#### WHAT IS REQUIRED:
Which lines below contain the word "This", matching case? Copy each of those lines in full.

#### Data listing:

___

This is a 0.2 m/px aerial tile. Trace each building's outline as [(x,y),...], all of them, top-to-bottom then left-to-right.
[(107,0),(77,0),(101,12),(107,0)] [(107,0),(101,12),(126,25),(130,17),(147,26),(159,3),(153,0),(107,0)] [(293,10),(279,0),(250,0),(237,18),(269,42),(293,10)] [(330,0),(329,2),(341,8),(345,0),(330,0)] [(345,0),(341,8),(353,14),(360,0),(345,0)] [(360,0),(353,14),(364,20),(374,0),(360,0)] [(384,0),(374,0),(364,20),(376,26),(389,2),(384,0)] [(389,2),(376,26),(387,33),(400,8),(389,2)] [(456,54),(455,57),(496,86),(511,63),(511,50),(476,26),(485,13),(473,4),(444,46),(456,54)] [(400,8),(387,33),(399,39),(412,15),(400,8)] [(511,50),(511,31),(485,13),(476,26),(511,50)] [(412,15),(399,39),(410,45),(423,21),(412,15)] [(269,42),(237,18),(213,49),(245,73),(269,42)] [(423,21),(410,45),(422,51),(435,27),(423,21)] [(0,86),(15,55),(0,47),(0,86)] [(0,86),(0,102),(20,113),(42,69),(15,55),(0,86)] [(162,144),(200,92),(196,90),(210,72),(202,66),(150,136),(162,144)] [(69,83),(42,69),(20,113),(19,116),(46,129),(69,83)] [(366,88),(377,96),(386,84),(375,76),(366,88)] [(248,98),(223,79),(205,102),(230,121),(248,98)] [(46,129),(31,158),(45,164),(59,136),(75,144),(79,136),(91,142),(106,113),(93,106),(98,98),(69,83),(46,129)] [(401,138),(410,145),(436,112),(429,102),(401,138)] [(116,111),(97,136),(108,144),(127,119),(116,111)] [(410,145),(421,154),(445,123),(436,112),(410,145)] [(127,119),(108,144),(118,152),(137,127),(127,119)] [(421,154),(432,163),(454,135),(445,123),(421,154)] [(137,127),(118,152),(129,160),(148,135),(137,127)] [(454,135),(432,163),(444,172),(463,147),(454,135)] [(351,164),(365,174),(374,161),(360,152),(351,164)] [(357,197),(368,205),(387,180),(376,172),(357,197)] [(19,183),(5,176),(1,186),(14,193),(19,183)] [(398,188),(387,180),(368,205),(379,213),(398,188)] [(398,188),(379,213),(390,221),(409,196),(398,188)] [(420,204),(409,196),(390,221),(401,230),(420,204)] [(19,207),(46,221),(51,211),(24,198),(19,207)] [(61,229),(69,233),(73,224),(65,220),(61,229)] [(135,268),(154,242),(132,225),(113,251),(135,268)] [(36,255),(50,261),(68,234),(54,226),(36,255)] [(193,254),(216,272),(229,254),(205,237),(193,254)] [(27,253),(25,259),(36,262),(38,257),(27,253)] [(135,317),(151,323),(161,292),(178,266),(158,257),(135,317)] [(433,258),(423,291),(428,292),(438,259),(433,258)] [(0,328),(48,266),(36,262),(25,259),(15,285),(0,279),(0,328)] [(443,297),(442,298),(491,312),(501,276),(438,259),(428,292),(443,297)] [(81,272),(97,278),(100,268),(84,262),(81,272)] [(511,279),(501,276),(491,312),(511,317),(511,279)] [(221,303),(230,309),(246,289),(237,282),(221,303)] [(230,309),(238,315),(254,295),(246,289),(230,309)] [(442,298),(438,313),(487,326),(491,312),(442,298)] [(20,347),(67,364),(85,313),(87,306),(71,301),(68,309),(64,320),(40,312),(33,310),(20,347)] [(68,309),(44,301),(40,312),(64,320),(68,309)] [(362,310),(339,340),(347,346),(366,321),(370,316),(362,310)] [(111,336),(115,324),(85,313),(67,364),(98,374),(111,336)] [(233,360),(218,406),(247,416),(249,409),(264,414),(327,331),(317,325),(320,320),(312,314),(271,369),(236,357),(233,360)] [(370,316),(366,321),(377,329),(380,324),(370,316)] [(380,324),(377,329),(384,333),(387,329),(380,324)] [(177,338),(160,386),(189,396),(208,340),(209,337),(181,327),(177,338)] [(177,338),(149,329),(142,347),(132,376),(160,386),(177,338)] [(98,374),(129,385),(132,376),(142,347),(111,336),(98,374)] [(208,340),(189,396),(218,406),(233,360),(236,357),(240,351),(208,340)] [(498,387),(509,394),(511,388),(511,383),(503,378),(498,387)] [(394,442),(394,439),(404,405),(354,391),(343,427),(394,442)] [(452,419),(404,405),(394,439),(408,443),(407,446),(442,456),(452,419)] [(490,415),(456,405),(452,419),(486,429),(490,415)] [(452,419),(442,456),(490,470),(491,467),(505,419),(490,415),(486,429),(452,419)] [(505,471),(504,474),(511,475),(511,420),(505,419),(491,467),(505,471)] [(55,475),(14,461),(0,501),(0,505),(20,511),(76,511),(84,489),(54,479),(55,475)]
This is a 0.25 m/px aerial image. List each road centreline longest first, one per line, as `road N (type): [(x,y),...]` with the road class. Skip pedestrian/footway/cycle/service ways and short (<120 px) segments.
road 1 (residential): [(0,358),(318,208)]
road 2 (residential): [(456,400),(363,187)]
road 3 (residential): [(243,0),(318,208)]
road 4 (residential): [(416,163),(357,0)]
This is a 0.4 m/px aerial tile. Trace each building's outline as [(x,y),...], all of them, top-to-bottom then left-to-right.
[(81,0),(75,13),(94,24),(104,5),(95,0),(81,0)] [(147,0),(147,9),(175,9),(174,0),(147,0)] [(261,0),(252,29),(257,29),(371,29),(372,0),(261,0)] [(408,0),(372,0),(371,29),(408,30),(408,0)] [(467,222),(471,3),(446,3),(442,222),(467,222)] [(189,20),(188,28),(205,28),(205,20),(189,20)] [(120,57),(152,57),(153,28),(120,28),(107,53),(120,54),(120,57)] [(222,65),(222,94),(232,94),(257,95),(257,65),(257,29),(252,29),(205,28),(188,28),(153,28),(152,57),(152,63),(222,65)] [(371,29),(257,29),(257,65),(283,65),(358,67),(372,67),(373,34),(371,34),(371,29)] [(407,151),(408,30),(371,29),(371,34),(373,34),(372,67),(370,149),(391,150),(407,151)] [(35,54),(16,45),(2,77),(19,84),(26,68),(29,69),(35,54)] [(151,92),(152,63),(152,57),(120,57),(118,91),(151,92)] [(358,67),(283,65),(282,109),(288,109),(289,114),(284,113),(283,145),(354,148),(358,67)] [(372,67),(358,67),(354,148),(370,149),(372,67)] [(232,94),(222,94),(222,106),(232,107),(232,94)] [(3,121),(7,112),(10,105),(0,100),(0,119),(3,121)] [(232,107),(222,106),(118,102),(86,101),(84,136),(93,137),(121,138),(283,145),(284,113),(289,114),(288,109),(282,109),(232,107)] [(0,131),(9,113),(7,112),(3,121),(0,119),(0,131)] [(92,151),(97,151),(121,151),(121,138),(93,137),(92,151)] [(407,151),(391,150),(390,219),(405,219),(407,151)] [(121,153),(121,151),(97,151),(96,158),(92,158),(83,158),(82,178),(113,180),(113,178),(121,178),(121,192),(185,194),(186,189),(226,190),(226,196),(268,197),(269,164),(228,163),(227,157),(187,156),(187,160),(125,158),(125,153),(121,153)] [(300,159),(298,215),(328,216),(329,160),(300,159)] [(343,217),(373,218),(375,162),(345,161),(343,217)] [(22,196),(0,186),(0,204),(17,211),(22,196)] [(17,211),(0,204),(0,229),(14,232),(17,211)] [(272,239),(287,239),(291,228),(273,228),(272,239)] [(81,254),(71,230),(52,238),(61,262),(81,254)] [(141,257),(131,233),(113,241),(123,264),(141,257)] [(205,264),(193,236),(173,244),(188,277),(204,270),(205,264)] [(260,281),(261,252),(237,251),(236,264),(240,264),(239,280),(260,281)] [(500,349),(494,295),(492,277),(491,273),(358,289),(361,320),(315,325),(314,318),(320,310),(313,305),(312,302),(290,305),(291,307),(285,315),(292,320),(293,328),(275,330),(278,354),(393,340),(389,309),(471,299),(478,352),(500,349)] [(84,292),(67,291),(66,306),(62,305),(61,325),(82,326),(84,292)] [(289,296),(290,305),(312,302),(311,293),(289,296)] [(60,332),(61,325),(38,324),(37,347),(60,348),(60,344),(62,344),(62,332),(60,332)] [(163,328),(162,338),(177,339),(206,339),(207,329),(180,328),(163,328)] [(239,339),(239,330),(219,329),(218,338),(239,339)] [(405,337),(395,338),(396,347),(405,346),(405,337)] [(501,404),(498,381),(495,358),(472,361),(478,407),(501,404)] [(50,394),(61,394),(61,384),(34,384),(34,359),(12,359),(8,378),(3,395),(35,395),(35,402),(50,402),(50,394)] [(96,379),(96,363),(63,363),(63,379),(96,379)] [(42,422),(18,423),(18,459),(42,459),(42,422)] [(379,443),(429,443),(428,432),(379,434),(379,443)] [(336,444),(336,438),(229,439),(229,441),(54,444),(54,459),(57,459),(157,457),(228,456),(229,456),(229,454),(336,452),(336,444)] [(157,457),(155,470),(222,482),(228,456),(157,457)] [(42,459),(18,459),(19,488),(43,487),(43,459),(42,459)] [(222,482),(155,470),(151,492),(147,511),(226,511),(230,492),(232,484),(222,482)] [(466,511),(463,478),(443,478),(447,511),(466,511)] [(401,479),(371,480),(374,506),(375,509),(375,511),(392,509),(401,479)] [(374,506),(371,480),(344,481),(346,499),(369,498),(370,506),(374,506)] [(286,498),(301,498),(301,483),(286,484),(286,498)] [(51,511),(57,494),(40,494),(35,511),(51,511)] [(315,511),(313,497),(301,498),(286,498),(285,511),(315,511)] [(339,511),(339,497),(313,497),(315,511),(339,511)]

___

#### WRITTEN SOLUTION:
This is a 0.2 m/px aerial tile. Trace each building's outline as [(x,y),...], all of them, top-to-bottom then left-to-right.
This is a 0.25 m/px aerial image. List each road centreline longest first, one per line, as `road N (type): [(x,y),...]` with the road class. Skip pedestrian/footway/cycle/service ways and short (<120 px) segments.
This is a 0.4 m/px aerial tile. Trace each building's outline as [(x,y),...], all of them, top-to-bottom then left-to-right.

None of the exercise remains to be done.